◆ EXERCISE GOAL
Copy whichever lines of the data hold the word "brown".

[Object change listings]
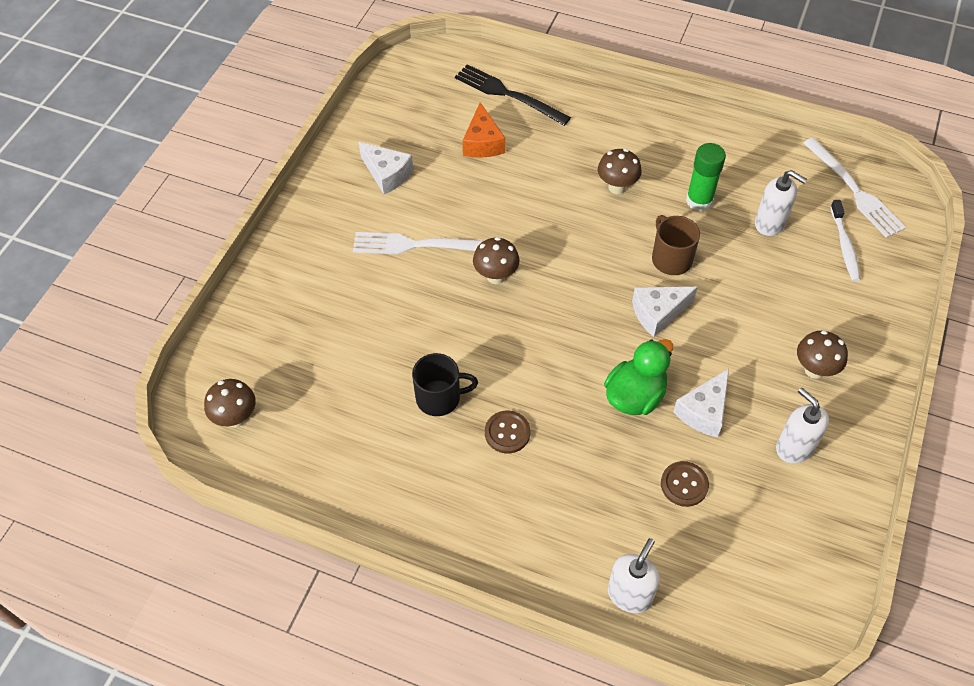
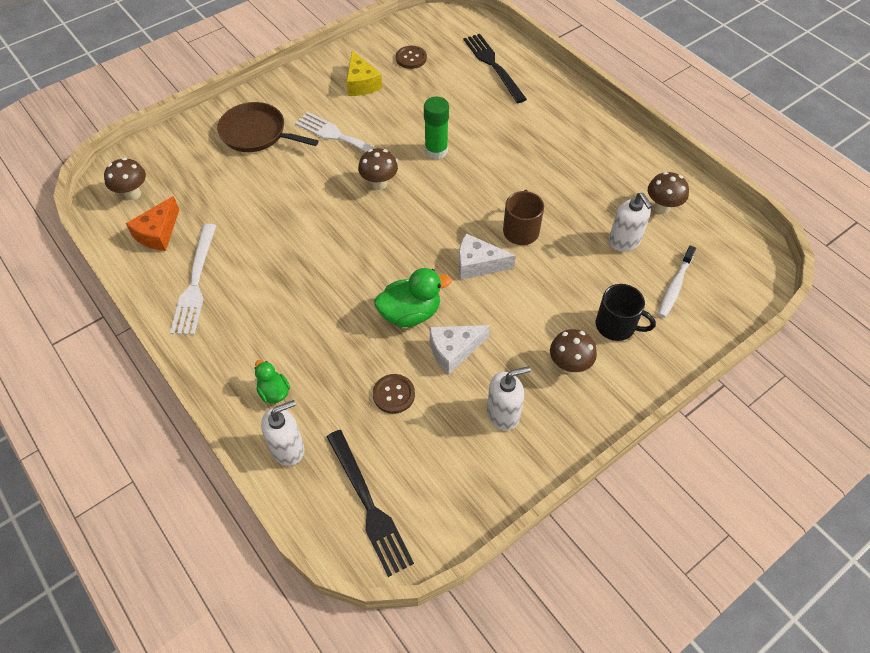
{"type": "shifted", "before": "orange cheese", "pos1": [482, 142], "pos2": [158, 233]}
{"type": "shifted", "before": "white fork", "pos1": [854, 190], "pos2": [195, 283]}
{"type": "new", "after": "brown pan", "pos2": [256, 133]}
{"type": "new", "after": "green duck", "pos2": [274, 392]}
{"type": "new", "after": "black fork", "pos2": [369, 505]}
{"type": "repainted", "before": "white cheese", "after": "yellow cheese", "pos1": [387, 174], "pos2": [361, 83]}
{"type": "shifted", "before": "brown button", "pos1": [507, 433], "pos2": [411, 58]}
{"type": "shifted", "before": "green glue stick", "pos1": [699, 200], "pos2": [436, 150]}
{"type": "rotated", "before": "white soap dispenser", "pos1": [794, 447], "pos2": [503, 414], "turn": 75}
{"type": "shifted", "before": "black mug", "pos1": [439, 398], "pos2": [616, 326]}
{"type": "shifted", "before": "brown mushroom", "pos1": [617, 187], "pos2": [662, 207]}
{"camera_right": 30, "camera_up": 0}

◆ RESPONSE
{"type": "new", "after": "brown pan", "pos2": [256, 133]}
{"type": "shifted", "before": "brown button", "pos1": [507, 433], "pos2": [411, 58]}
{"type": "shifted", "before": "brown mushroom", "pos1": [617, 187], "pos2": [662, 207]}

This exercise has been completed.